%%
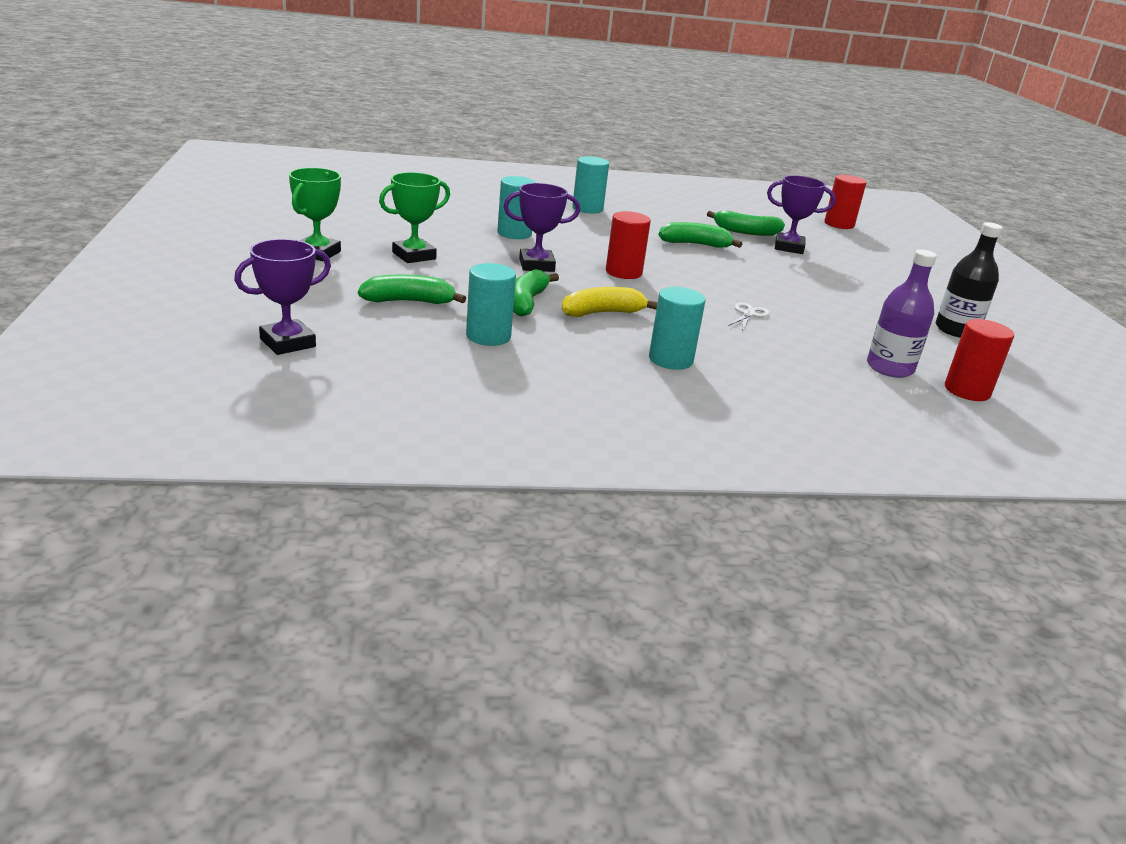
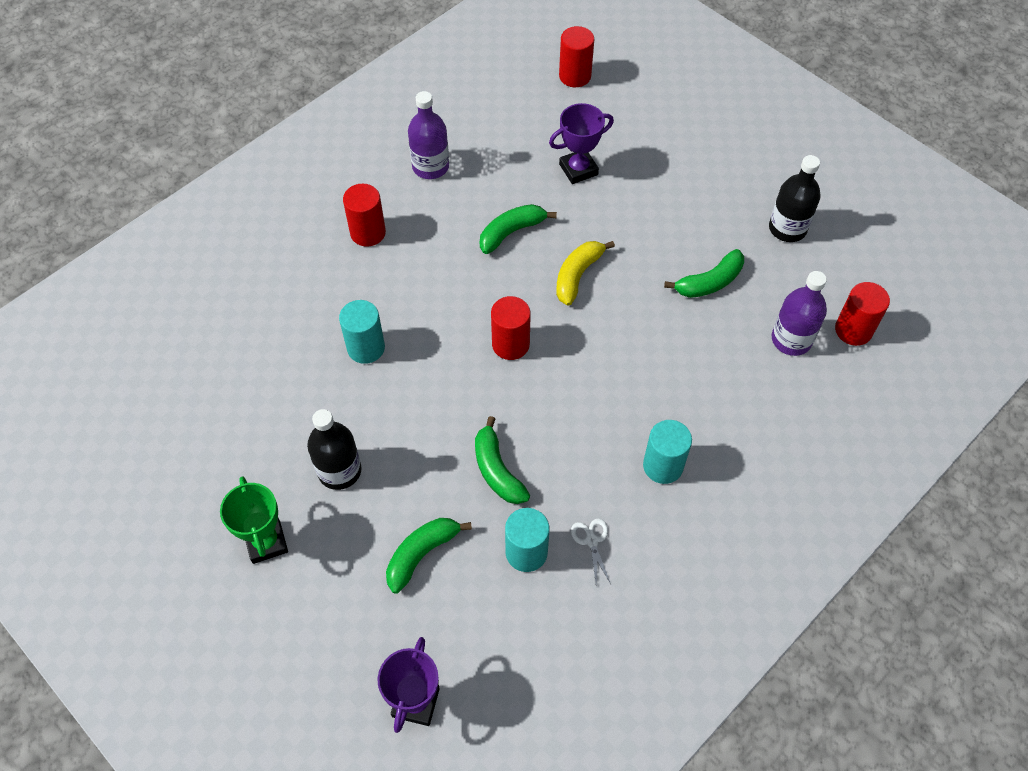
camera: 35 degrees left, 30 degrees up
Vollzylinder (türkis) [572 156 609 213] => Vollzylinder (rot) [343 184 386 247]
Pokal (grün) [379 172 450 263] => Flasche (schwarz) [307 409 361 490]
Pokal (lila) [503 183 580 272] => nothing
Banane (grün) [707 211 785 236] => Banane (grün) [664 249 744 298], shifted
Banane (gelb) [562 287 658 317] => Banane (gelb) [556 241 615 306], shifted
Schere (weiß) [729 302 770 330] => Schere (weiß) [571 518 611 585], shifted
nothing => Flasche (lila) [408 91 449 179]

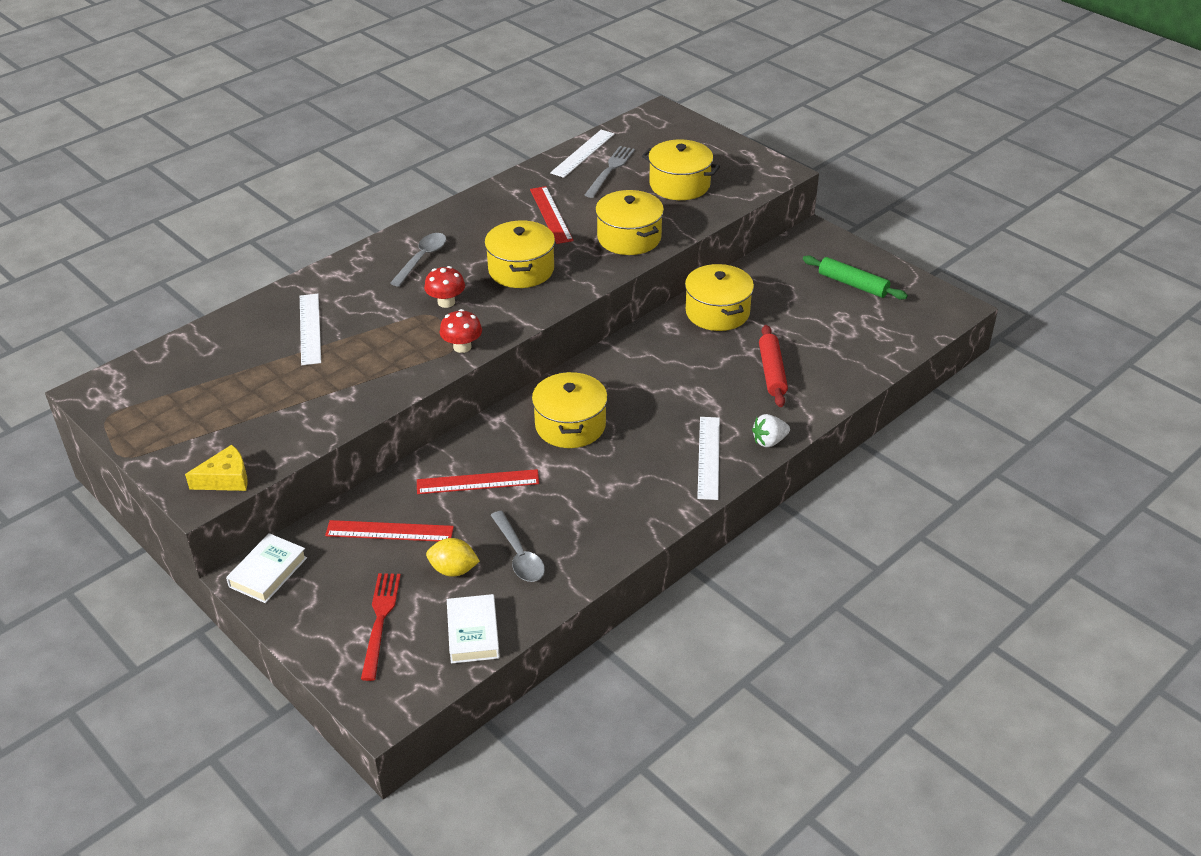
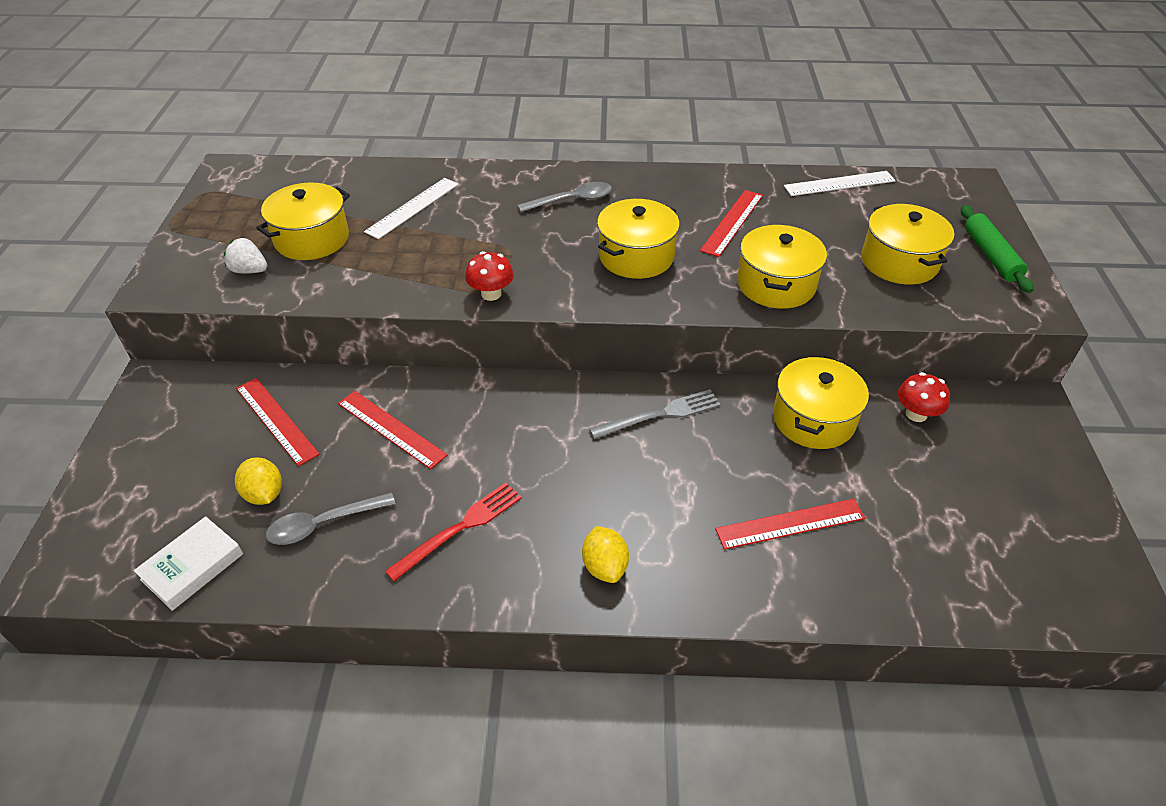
camera: 45 degrees right, 5 degrees up
Gabel (grau) [585 146 635 198] => Gabel (grau) [589 389 721 439], shifted
Nudelholz (grün) [803 255 908 300] => Nudelholz (grün) [961 205 1033 293], shifted
Pilz (rot) [424 266 465 308] => Pilz (rot) [898 372 950 422], shifted
Nudelholz (rot) [759 325 788 407] => Lineal (rot) [715 499 865 550]
Kochtopf (gelb) [532 372 608 448] => Kochtopf (gelb) [256 182 350 260], shifted
Erdbeere (weiß) [752 414 790 447] => Erdbeere (weiß) [224 238 267 274], shifted
Lineal (weiß) [697 417 720 500] => Zitrone (gelb) [582 526 629 583]
Käse (gelb) [185 445 248 491] => nothing
Löffel (grau) [491 511 545 582] => Löffel (grau) [266 492 395 545], 45 degrees clockwise
Buch (weiß) [226 533 307 603] => nothing
Gabel (rot) [361 573 401 681] => Gabel (rot) [385 483 522 581], shifted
%%
- TASK DETAILS -
Look through the entries and copy every line in which the string "Pokal" appears.

- SOLUTION TO THIS EXERCISE -
Pokal (grün) [379 172 450 263] => Flasche (schwarz) [307 409 361 490]
Pokal (lila) [503 183 580 272] => nothing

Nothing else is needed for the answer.